— Exercise details —
Format all of the material below as a numbered list, leaving out any blank lines.

— Material shown —
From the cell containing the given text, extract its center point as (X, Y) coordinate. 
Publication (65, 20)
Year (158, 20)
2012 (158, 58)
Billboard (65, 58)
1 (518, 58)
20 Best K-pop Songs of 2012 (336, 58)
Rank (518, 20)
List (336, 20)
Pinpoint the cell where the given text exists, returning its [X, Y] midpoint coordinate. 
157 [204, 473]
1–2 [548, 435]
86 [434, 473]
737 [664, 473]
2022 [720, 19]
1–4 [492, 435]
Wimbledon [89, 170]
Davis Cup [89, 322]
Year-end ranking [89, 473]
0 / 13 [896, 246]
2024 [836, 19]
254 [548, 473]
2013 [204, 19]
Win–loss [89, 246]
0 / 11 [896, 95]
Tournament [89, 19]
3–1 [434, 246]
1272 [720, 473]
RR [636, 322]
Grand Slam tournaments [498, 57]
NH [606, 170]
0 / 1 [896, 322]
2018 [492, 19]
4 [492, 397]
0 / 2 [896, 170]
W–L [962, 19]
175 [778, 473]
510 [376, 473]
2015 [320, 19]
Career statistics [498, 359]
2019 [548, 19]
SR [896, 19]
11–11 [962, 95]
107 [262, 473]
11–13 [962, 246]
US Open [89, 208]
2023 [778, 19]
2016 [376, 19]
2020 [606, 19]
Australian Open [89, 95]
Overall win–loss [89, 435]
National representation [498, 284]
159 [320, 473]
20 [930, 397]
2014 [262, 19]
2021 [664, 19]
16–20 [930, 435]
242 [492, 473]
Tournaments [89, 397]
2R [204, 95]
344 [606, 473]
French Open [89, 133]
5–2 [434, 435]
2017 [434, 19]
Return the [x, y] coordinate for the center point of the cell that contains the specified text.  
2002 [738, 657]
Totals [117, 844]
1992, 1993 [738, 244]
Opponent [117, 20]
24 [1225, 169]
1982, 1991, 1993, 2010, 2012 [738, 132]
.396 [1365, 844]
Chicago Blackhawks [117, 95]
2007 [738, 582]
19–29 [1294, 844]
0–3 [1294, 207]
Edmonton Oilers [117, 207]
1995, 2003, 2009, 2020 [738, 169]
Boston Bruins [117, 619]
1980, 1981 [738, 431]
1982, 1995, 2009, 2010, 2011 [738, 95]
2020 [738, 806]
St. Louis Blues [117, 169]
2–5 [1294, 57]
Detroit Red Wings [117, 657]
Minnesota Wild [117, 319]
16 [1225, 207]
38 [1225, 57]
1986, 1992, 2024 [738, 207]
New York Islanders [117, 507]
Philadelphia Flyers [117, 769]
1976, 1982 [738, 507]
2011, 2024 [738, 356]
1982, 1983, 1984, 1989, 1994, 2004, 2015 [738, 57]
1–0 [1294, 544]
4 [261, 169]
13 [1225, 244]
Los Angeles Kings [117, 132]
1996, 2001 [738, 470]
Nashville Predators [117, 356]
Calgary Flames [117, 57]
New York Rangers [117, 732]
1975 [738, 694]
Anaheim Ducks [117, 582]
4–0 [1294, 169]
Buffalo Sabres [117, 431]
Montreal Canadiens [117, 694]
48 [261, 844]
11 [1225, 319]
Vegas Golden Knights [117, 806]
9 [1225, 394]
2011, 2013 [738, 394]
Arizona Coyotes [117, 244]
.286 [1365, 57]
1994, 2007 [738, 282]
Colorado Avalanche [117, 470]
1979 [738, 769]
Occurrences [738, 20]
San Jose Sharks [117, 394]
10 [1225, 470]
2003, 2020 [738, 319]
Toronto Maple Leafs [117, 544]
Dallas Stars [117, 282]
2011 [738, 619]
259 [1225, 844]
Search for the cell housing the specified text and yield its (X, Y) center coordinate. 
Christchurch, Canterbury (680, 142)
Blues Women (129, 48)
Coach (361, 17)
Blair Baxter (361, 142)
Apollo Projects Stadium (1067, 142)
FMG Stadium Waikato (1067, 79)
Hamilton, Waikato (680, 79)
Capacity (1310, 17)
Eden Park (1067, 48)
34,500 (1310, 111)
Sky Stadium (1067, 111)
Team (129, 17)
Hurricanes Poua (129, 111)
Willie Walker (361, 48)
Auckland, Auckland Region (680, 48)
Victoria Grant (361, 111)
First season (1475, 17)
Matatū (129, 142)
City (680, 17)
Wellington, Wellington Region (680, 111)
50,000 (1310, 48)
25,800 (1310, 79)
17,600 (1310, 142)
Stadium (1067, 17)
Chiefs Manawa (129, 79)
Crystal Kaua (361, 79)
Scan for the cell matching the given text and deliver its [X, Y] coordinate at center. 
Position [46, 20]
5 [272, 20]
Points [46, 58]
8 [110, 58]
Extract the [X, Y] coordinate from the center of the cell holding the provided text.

— Solved problem —
1. From the cell containing the given text, extract its center point as (X, Y) coordinate. 
2. Publication (65, 20)
3. Year (158, 20)
4. 2012 (158, 58)
5. Billboard (65, 58)
6. 1 (518, 58)
7. 20 Best K-pop Songs of 2012 (336, 58)
8. Rank (518, 20)
9. List (336, 20)
10. Pinpoint the cell where the given text exists, returning its [X, Y] midpoint coordinate. 
11. 157 [204, 473]
12. 1–2 [548, 435]
13. 86 [434, 473]
14. 737 [664, 473]
15. 2022 [720, 19]
16. 1–4 [492, 435]
17. Wimbledon [89, 170]
18. Davis Cup [89, 322]
19. Year-end ranking [89, 473]
20. 0 / 13 [896, 246]
21. 2024 [836, 19]
22. 254 [548, 473]
23. 2013 [204, 19]
24. Win–loss [89, 246]
25. 0 / 11 [896, 95]
26. Tournament [89, 19]
27. 3–1 [434, 246]
28. 1272 [720, 473]
29. RR [636, 322]
30. Grand Slam tournaments [498, 57]
31. NH [606, 170]
32. 0 / 1 [896, 322]
33. 2018 [492, 19]
34. 4 [492, 397]
35. 0 / 2 [896, 170]
36. W–L [962, 19]
37. 175 [778, 473]
38. 510 [376, 473]
39. 2015 [320, 19]
40. Career statistics [498, 359]
41. 2019 [548, 19]
42. SR [896, 19]
43. 11–11 [962, 95]
44. 107 [262, 473]
45. 11–13 [962, 246]
46. US Open [89, 208]
47. 2023 [778, 19]
48. 2016 [376, 19]
49. 2020 [606, 19]
50. Australian Open [89, 95]
51. Overall win–loss [89, 435]
52. National representation [498, 284]
53. 159 [320, 473]
54. 20 [930, 397]
55. 2014 [262, 19]
56. 2021 [664, 19]
57. 16–20 [930, 435]
58. 242 [492, 473]
59. Tournaments [89, 397]
60. 2R [204, 95]
61. 344 [606, 473]
62. French Open [89, 133]
63. 5–2 [434, 435]
64. 2017 [434, 19]
65. Return the [x, y] coordinate for the center point of the cell that contains the specified text.  
66. 2002 [738, 657]
67. Totals [117, 844]
68. 1992, 1993 [738, 244]
69. Opponent [117, 20]
70. 24 [1225, 169]
71. 1982, 1991, 1993, 2010, 2012 [738, 132]
72. .396 [1365, 844]
73. Chicago Blackhawks [117, 95]
74. 2007 [738, 582]
75. 19–29 [1294, 844]
76. 0–3 [1294, 207]
77. Edmonton Oilers [117, 207]
78. 1995, 2003, 2009, 2020 [738, 169]
79. Boston Bruins [117, 619]
80. 1980, 1981 [738, 431]
81. 1982, 1995, 2009, 2010, 2011 [738, 95]
82. 2020 [738, 806]
83. St. Louis Blues [117, 169]
84. 2–5 [1294, 57]
85. Detroit Red Wings [117, 657]
86. Minnesota Wild [117, 319]
87. 16 [1225, 207]
88. 38 [1225, 57]
89. 1986, 1992, 2024 [738, 207]
90. New York Islanders [117, 507]
91. Philadelphia Flyers [117, 769]
92. 1976, 1982 [738, 507]
93. 2011, 2024 [738, 356]
94. 1982, 1983, 1984, 1989, 1994, 2004, 2015 [738, 57]
95. 1–0 [1294, 544]
96. 4 [261, 169]
97. 13 [1225, 244]
98. Los Angeles Kings [117, 132]
99. 1996, 2001 [738, 470]
100. Nashville Predators [117, 356]
101. Calgary Flames [117, 57]
102. New York Rangers [117, 732]
103. 1975 [738, 694]
104. Anaheim Ducks [117, 582]
105. 4–0 [1294, 169]
106. Buffalo Sabres [117, 431]
107. Montreal Canadiens [117, 694]
108. 48 [261, 844]
109. 11 [1225, 319]
110. Vegas Golden Knights [117, 806]
111. 9 [1225, 394]
112. 2011, 2013 [738, 394]
113. Arizona Coyotes [117, 244]
114. .286 [1365, 57]
115. 1994, 2007 [738, 282]
116. Colorado Avalanche [117, 470]
117. 1979 [738, 769]
118. Occurrences [738, 20]
119. San Jose Sharks [117, 394]
120. 10 [1225, 470]
121. 2003, 2020 [738, 319]
122. Toronto Maple Leafs [117, 544]
123. Dallas Stars [117, 282]
124. 2011 [738, 619]
125. 259 [1225, 844]
126. Search for the cell housing the specified text and yield its (X, Y) center coordinate. 
127. Christchurch, Canterbury (680, 142)
128. Blues Women (129, 48)
129. Coach (361, 17)
130. Blair Baxter (361, 142)
131. Apollo Projects Stadium (1067, 142)
132. FMG Stadium Waikato (1067, 79)
133. Hamilton, Waikato (680, 79)
134. Capacity (1310, 17)
135. Eden Park (1067, 48)
136. 34,500 (1310, 111)
137. Sky Stadium (1067, 111)
138. Team (129, 17)
139. Hurricanes Poua (129, 111)
140. Willie Walker (361, 48)
141. Auckland, Auckland Region (680, 48)
142. Victoria Grant (361, 111)
143. First season (1475, 17)
144. Matatū (129, 142)
145. City (680, 17)
146. Wellington, Wellington Region (680, 111)
147. 50,000 (1310, 48)
148. 25,800 (1310, 79)
149. 17,600 (1310, 142)
150. Stadium (1067, 17)
151. Chiefs Manawa (129, 79)
152. Crystal Kaua (361, 79)
153. Scan for the cell matching the given text and deliver its [X, Y] coordinate at center. 
154. Position [46, 20]
155. 5 [272, 20]
156. Points [46, 58]
157. 8 [110, 58]
158. Extract the [X, Y] coordinate from the center of the cell holding the provided text.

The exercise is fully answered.